Excerpted records:
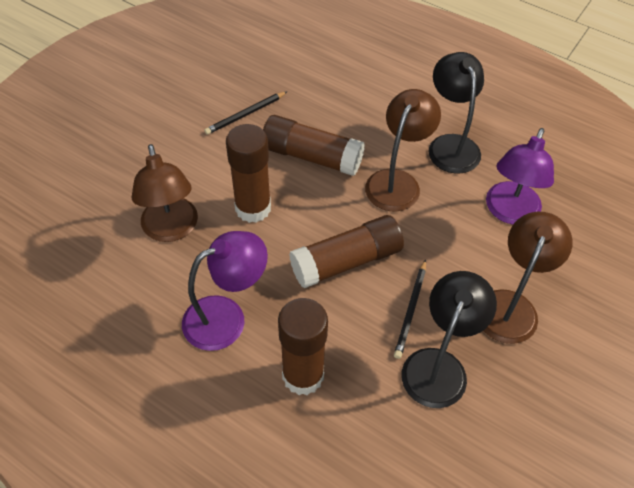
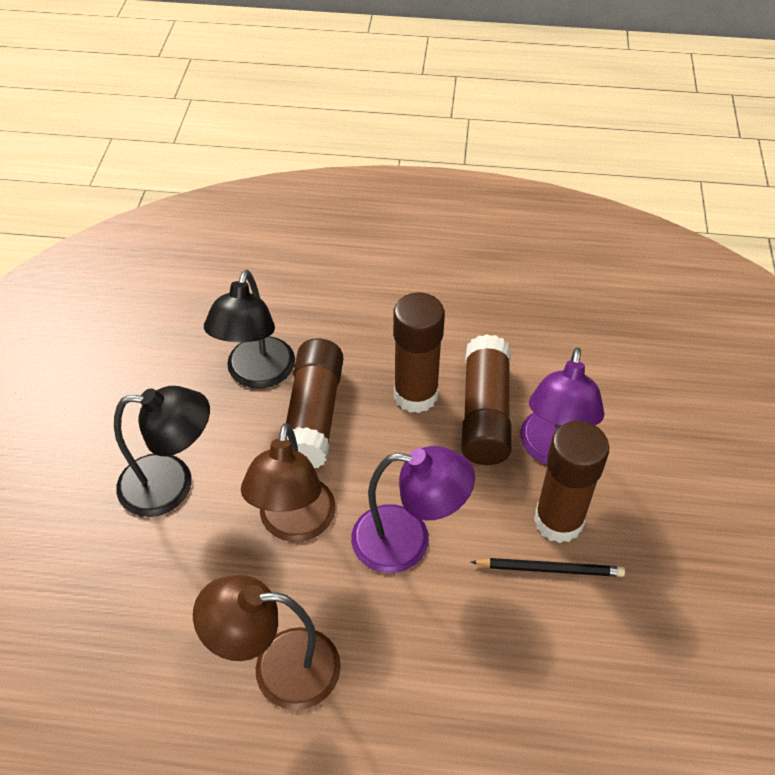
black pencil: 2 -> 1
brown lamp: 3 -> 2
* * *
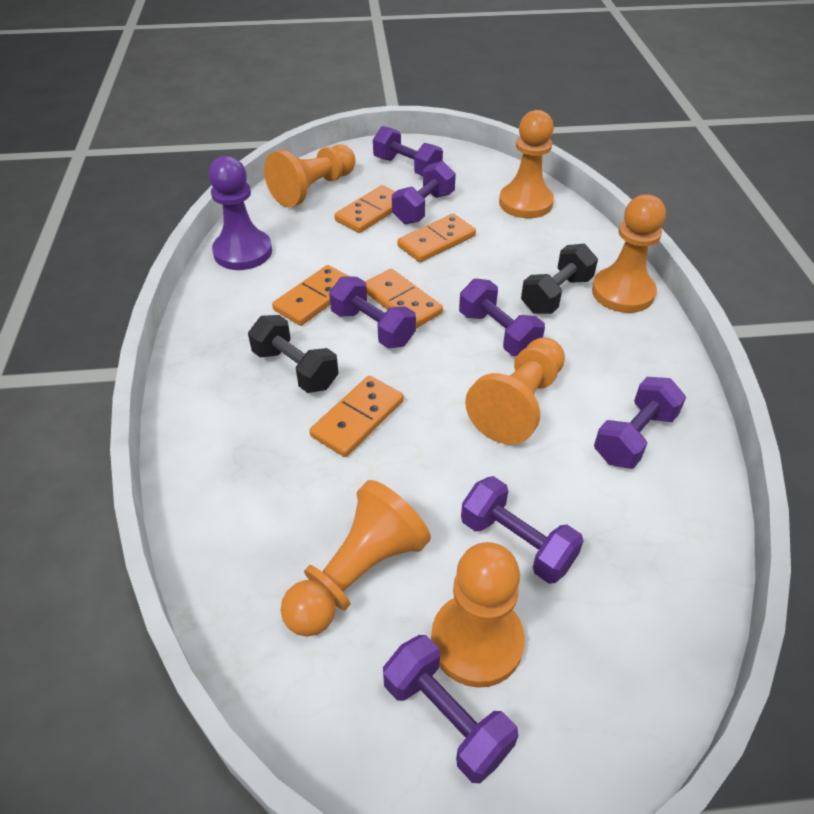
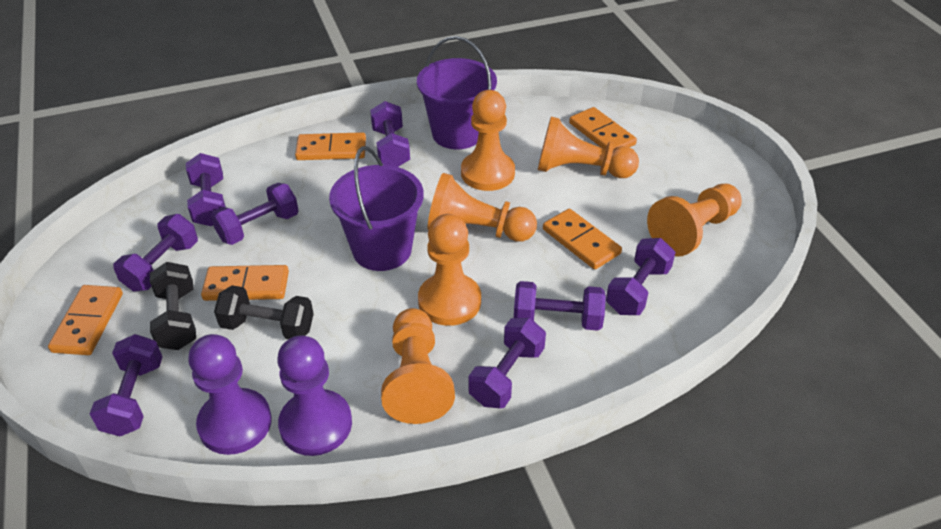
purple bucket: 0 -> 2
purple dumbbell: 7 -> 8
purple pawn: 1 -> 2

Directions: From the records above, copy every line that includes the word "purple".

Solution:
purple bucket: 0 -> 2
purple dumbbell: 7 -> 8
purple pawn: 1 -> 2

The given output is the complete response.